REQUIRED ACTION => Using the listing below, retype exactly the lines starting at the one with "The camera went 20" and ending at the one with "Someone carried the Klebestift", and include both.
INFORMATION PROVIDED: Begin
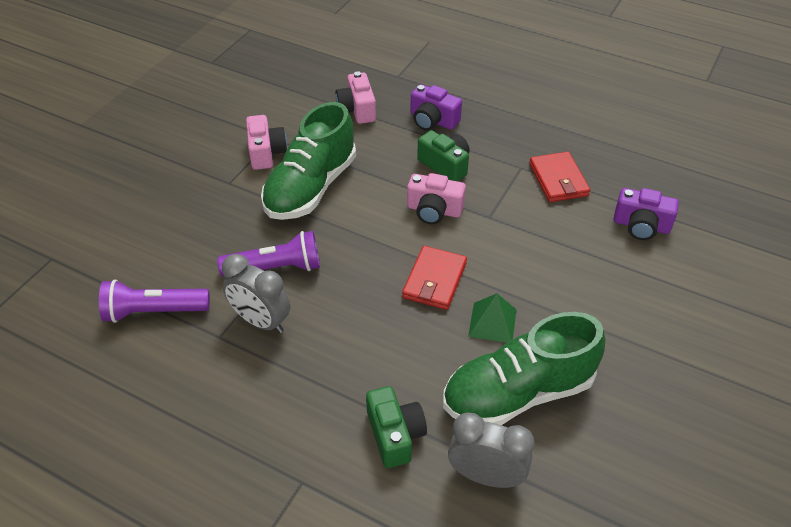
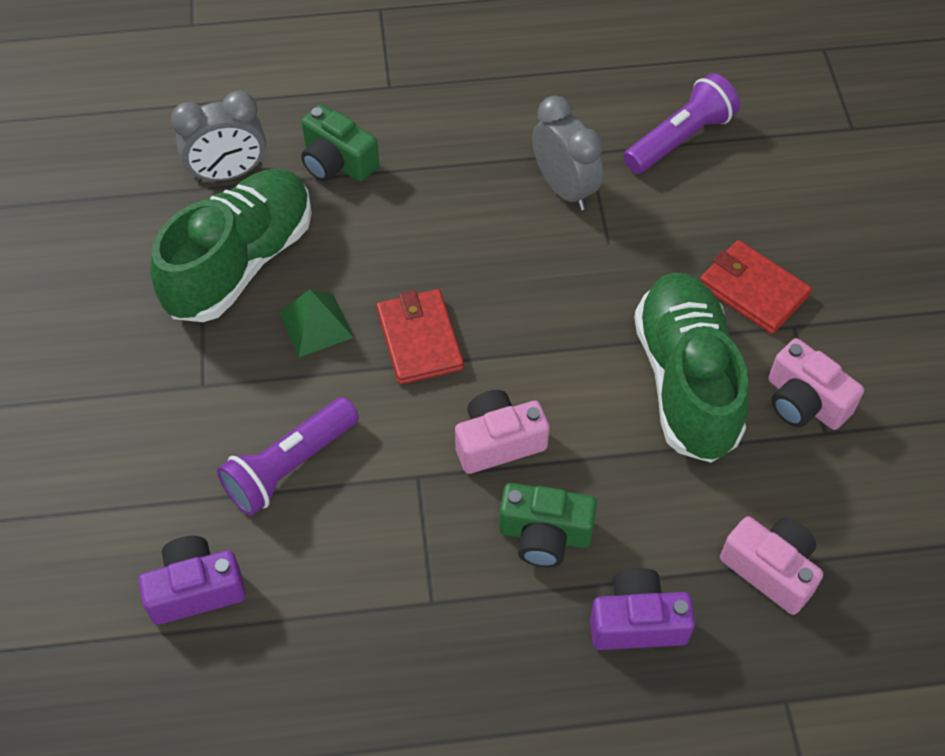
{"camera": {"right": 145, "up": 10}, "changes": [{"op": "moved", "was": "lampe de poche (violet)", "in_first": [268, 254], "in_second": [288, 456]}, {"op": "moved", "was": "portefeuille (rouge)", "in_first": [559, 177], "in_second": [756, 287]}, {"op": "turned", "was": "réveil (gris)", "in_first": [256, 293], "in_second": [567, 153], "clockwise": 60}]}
INFORMATION PROVIDED: End
INFORMATION PROVIDED: Begin
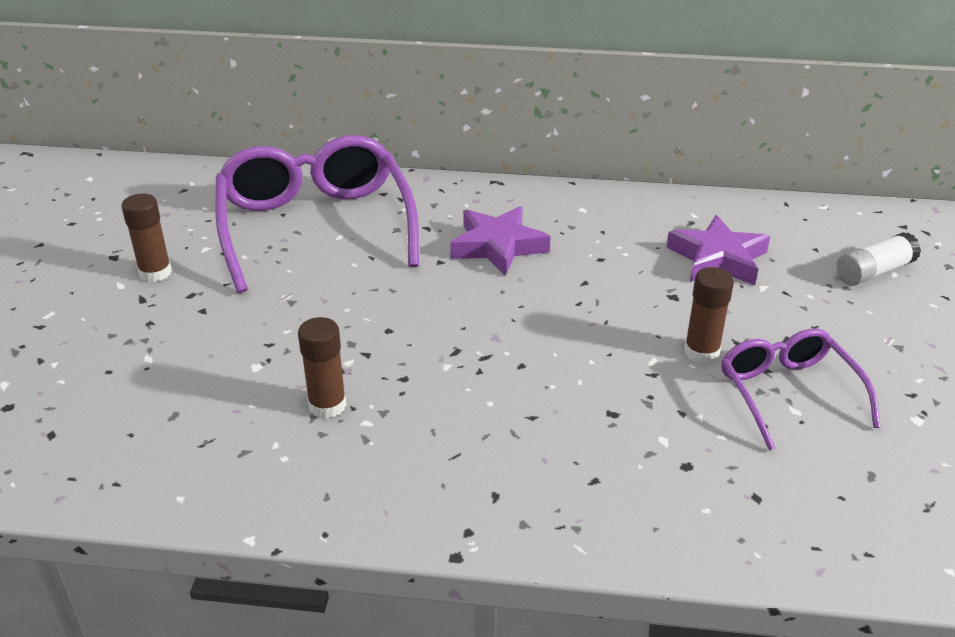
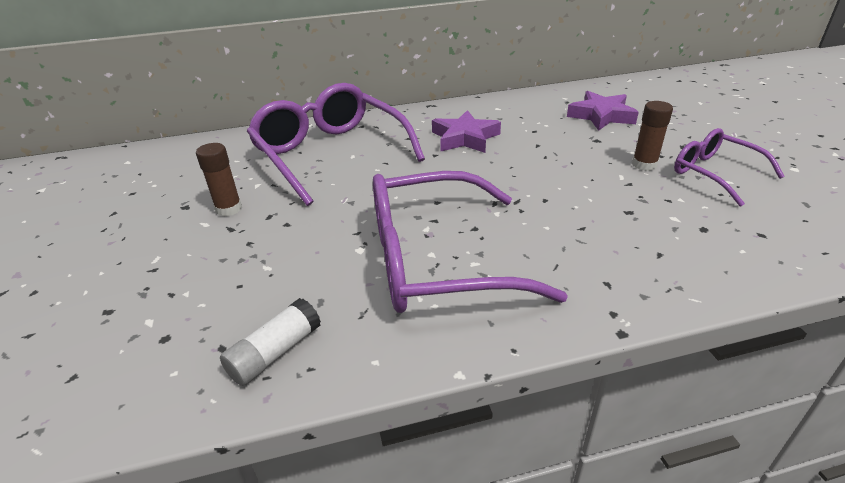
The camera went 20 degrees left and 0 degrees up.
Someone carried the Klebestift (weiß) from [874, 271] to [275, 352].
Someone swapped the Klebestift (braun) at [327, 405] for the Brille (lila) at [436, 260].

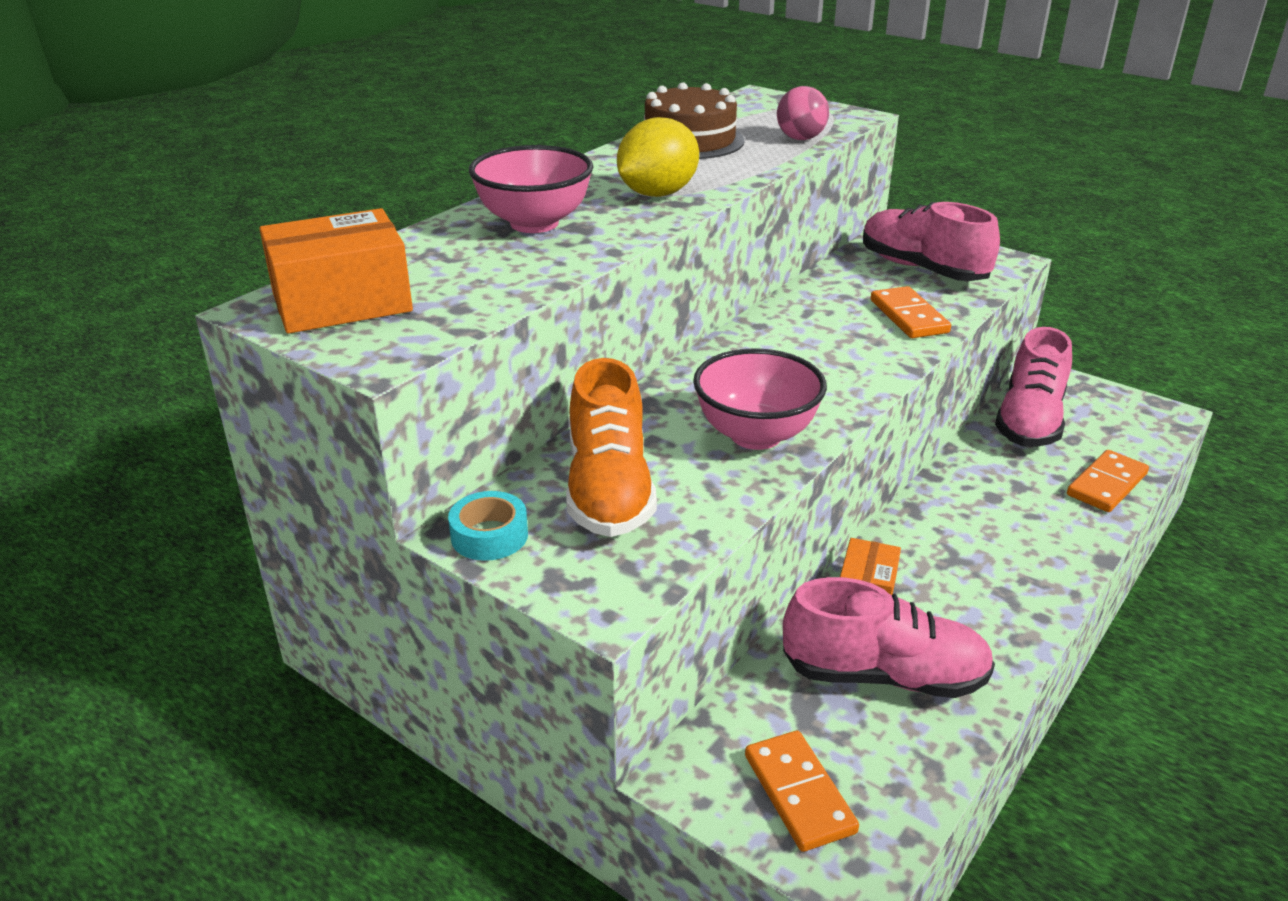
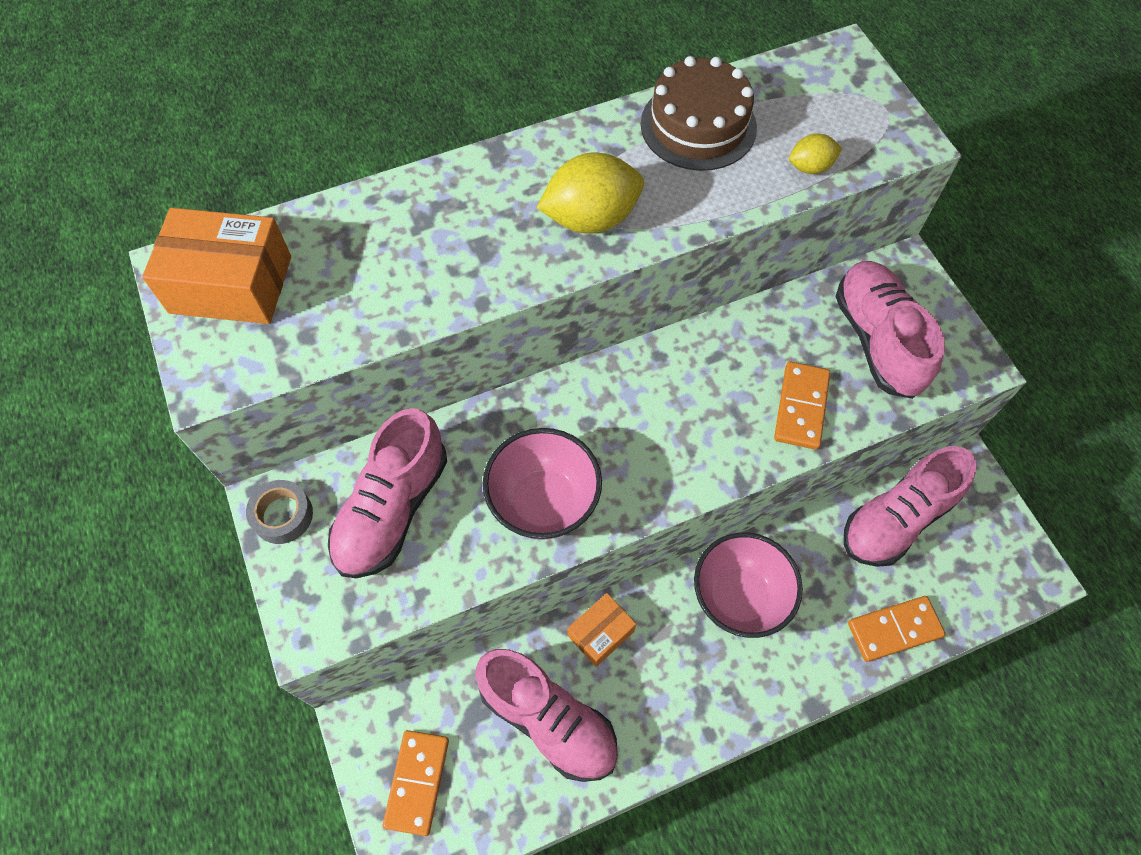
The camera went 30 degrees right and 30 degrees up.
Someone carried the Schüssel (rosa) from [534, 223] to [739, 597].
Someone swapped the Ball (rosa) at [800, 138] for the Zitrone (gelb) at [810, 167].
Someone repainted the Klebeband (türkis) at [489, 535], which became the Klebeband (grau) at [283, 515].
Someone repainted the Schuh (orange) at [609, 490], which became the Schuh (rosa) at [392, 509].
INFORMATION PROVIDED: End
RESPONSE BOX =>
The camera went 20 degrees left and 0 degrees up.
Someone carried the Klebestift (weiß) from [874, 271] to [275, 352].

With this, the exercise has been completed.